* _Task to carry out_:
Set down exactly the lines below between the line holding "red diamond: moved 3" and the line holding "blue rectangle: rotated", inclusive; no other line belongs in the answer.

* _Provided entries_:
+---+

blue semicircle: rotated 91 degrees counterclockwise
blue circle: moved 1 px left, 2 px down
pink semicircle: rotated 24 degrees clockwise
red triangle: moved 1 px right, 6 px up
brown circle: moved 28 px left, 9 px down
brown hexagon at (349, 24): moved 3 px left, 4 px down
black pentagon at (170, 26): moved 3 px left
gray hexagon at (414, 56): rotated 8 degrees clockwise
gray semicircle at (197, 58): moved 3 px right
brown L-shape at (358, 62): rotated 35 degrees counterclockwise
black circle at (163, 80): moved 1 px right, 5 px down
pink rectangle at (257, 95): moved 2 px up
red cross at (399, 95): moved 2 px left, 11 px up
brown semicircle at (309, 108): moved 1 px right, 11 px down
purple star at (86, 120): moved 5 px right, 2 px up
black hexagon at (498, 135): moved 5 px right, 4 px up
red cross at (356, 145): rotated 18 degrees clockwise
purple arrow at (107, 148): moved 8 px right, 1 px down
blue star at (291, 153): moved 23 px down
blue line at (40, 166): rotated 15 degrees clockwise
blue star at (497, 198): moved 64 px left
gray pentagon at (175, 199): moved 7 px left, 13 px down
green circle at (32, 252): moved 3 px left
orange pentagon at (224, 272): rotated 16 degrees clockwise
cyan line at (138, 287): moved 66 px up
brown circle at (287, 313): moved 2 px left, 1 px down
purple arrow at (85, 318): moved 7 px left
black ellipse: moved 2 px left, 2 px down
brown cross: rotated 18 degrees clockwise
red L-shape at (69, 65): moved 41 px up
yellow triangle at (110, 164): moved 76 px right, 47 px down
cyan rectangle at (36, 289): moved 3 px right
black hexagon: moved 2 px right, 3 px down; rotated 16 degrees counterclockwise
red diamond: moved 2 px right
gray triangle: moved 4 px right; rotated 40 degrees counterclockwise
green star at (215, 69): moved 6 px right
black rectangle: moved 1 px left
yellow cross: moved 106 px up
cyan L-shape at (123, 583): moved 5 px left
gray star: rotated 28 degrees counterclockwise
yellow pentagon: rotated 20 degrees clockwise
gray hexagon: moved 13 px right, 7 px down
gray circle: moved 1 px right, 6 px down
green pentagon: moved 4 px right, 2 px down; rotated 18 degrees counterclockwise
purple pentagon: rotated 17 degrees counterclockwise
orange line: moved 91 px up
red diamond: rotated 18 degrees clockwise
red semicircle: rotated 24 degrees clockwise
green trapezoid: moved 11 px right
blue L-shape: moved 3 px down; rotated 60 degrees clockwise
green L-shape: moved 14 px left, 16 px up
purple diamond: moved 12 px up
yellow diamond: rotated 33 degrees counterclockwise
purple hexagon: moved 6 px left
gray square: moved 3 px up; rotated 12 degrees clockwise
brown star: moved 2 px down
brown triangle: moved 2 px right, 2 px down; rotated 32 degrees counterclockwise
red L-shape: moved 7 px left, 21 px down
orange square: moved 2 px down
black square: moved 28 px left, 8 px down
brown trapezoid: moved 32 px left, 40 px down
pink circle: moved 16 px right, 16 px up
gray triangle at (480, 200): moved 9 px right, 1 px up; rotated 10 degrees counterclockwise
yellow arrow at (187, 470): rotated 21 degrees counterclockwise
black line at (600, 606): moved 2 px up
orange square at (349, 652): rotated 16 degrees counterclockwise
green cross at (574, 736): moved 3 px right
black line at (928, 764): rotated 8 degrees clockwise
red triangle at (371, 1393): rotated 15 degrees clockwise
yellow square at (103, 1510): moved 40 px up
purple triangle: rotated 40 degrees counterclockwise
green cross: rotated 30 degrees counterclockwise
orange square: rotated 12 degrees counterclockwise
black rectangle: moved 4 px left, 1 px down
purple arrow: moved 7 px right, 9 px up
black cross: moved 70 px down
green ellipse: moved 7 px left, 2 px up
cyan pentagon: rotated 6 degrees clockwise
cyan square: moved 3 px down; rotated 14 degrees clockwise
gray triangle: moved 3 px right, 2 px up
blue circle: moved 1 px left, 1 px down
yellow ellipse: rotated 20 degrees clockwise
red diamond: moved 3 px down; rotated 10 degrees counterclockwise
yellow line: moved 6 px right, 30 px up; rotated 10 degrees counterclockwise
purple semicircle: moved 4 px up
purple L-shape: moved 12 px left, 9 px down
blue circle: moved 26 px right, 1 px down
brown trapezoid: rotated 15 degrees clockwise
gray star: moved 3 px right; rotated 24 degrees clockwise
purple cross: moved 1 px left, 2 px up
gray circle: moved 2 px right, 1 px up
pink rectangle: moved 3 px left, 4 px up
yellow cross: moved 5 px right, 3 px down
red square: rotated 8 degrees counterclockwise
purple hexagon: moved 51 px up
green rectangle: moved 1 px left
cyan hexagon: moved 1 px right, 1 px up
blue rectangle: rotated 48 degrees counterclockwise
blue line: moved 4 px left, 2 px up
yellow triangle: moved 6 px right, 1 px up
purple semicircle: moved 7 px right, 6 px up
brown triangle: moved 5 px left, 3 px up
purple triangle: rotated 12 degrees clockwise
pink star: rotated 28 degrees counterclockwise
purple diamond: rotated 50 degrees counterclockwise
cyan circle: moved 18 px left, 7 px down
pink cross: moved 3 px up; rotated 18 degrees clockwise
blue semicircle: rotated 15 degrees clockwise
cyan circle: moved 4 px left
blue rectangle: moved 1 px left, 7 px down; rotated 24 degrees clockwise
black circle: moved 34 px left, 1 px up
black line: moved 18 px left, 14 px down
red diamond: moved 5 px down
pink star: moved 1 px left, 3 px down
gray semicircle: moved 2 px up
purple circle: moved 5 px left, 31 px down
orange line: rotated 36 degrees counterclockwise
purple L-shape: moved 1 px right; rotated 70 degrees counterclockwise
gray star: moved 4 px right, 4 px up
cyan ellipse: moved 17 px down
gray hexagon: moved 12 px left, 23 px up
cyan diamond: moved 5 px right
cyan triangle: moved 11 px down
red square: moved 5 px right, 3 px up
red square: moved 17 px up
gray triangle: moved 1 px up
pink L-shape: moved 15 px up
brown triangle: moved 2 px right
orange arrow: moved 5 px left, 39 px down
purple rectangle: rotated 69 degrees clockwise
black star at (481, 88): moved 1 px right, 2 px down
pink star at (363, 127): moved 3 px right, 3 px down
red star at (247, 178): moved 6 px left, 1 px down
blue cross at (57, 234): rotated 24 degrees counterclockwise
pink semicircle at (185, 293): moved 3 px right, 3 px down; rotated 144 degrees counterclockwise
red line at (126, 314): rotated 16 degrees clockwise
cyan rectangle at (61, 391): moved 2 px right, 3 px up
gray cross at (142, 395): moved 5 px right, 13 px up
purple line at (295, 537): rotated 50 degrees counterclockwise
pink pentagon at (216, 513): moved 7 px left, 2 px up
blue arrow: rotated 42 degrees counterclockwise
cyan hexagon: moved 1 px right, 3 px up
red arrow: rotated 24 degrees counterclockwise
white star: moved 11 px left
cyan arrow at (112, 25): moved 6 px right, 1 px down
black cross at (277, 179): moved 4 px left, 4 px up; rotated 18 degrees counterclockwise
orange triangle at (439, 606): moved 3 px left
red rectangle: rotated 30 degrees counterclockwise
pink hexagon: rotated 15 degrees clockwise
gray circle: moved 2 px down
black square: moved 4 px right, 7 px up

+---+

* _Solution for this exercise_:
red diamond: moved 3 px down; rotated 10 degrees counterclockwise
yellow line: moved 6 px right, 30 px up; rotated 10 degrees counterclockwise
purple semicircle: moved 4 px up
purple L-shape: moved 12 px left, 9 px down
blue circle: moved 26 px right, 1 px down
brown trapezoid: rotated 15 degrees clockwise
gray star: moved 3 px right; rotated 24 degrees clockwise
purple cross: moved 1 px left, 2 px up
gray circle: moved 2 px right, 1 px up
pink rectangle: moved 3 px left, 4 px up
yellow cross: moved 5 px right, 3 px down
red square: rotated 8 degrees counterclockwise
purple hexagon: moved 51 px up
green rectangle: moved 1 px left
cyan hexagon: moved 1 px right, 1 px up
blue rectangle: rotated 48 degrees counterclockwise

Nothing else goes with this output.